Data provided:
◇ ◇ ◇ ◇
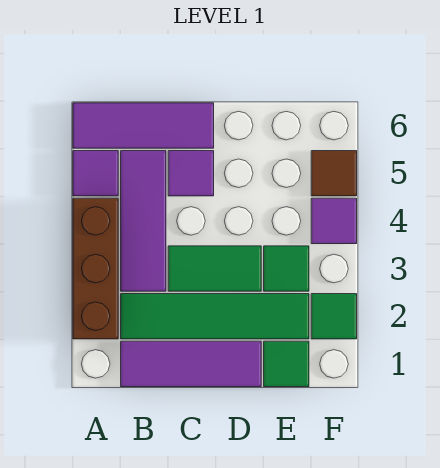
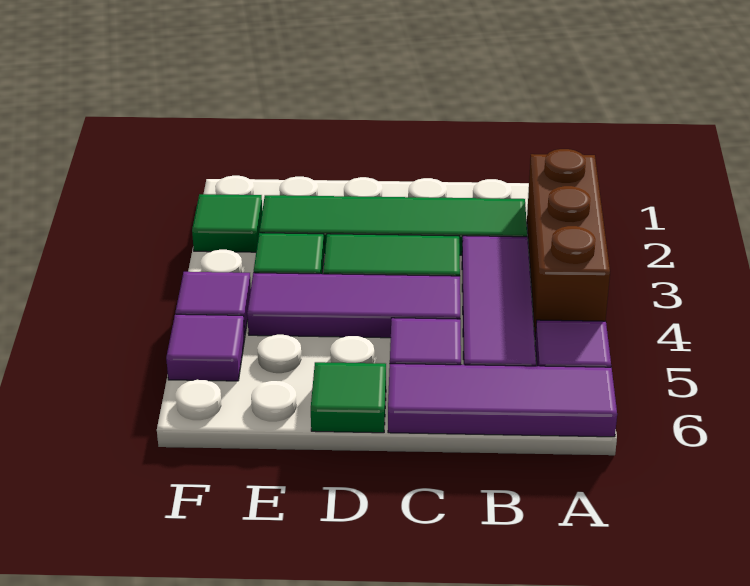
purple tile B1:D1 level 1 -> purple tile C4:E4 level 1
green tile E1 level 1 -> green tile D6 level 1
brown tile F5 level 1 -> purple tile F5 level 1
◇ ◇ ◇ ◇
What is required: Reproduce the material above in full and without alteration, but skip all pictures.

Result of the task:
purple tile B1:D1 level 1 -> purple tile C4:E4 level 1
green tile E1 level 1 -> green tile D6 level 1
brown tile F5 level 1 -> purple tile F5 level 1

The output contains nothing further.